Start of INPUT MATERIAL
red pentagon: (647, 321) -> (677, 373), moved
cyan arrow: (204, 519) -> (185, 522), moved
End of INPUT MATERIAL
Start of INPUT MATERIAL
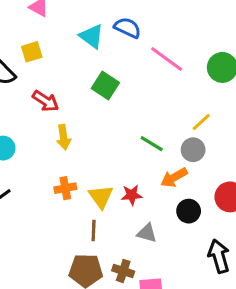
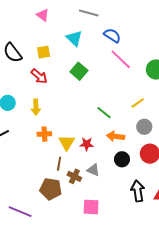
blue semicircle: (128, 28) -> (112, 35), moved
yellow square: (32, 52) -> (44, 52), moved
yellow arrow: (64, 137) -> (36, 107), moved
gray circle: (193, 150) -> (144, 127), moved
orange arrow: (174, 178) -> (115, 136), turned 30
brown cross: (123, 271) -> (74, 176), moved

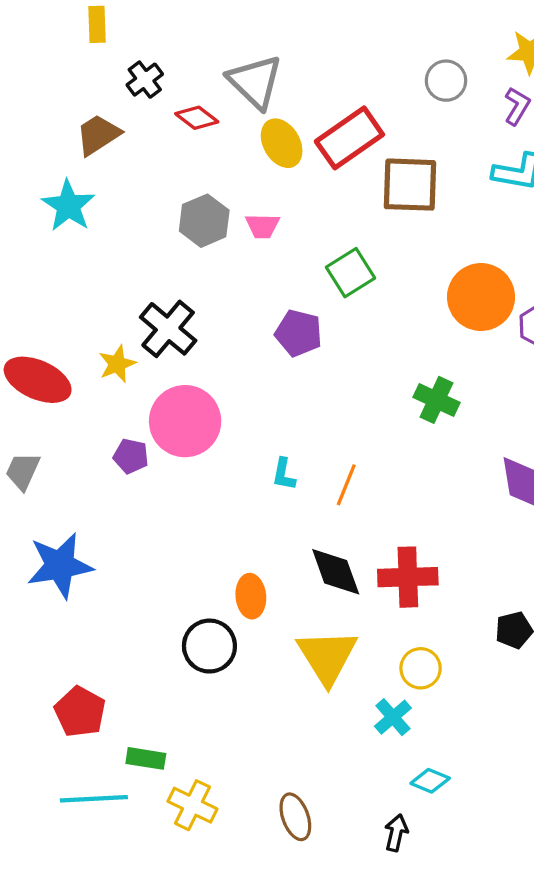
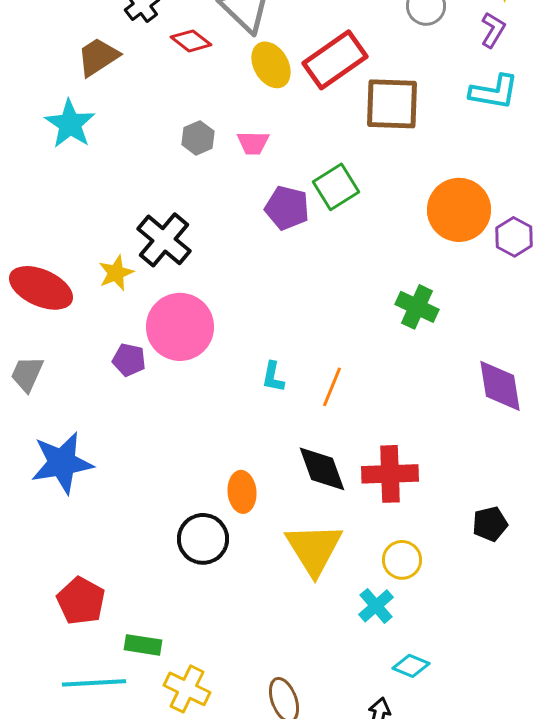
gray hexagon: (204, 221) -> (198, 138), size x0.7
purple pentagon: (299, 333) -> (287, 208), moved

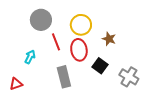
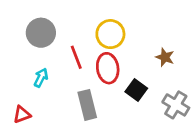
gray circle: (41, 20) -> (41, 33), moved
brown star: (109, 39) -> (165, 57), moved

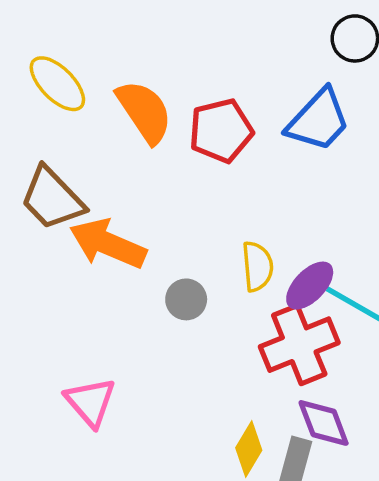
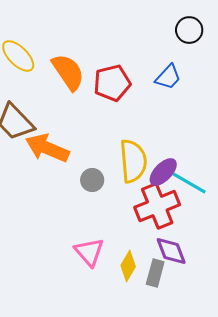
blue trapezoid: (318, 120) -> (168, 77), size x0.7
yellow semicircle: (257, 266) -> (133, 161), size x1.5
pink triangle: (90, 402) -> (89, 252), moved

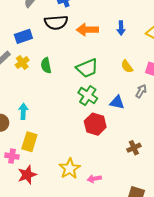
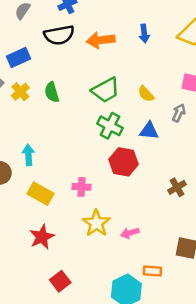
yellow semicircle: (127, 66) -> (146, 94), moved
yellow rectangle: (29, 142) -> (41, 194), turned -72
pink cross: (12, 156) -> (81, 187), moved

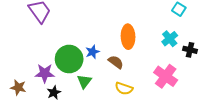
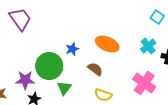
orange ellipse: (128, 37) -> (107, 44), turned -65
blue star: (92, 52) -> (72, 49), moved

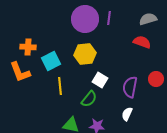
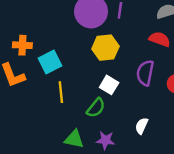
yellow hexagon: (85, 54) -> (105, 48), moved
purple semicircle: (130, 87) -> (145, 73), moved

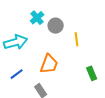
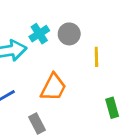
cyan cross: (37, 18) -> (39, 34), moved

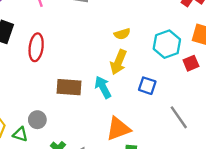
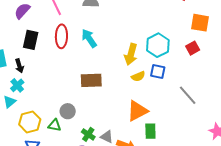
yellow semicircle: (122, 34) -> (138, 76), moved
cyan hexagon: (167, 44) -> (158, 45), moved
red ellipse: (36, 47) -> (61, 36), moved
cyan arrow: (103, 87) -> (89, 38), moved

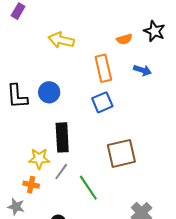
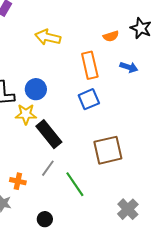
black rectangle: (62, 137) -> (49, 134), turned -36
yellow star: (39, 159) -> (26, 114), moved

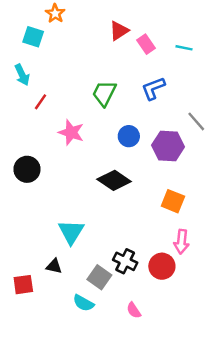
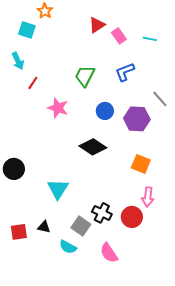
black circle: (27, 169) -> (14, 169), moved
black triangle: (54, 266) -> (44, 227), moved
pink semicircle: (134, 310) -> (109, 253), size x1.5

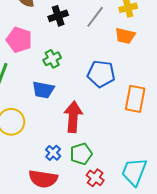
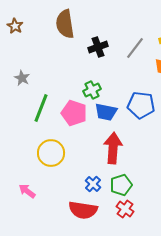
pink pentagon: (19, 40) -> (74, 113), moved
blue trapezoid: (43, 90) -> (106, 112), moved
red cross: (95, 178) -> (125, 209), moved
End of INPUT MATERIAL
Start of INPUT MATERIAL
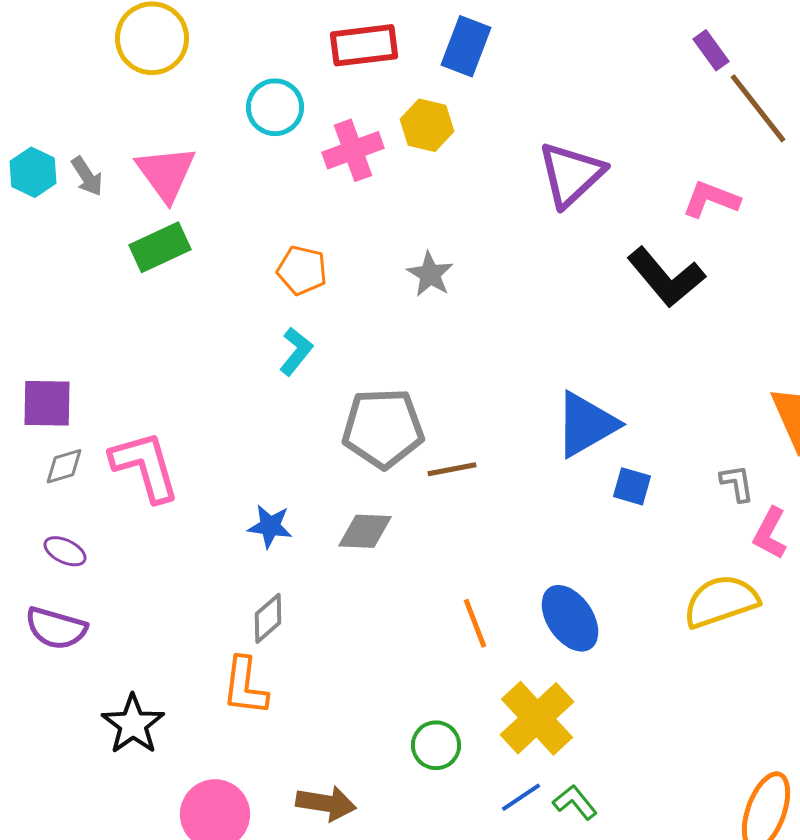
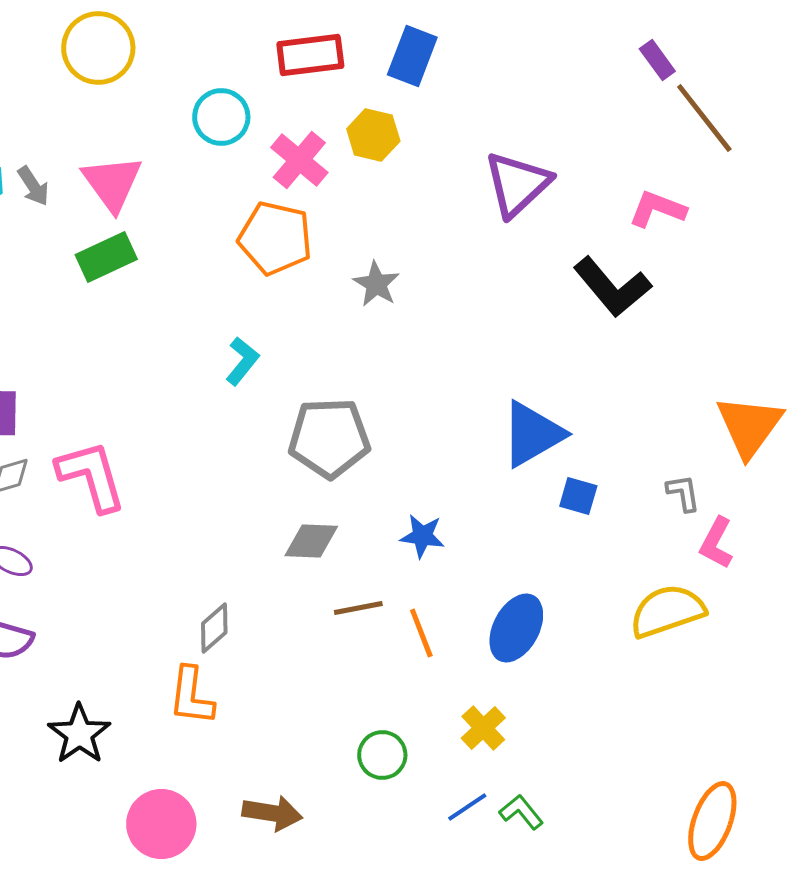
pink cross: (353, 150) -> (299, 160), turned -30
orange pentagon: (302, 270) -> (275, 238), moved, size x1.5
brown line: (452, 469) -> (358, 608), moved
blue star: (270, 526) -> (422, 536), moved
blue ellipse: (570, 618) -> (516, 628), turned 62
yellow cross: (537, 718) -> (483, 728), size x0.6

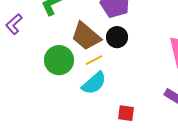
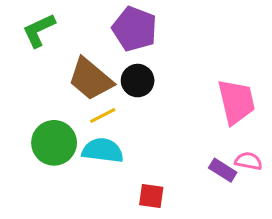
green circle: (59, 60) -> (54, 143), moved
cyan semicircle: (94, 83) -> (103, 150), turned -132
End of INPUT MATERIAL
PROBLEM — The stretch to restate runs from the line above containing "red ellipse: (36, 47) -> (61, 36), moved" through the line containing "black circle: (27, 169) -> (14, 169), moved". Copy it word for word, ends included, without pictures.

EXERCISE RESULT —
red ellipse: (36, 47) -> (61, 36), moved
cyan arrow: (103, 87) -> (89, 38), moved

black rectangle: (62, 137) -> (49, 134), turned -36
yellow star: (39, 159) -> (26, 114), moved

black circle: (27, 169) -> (14, 169), moved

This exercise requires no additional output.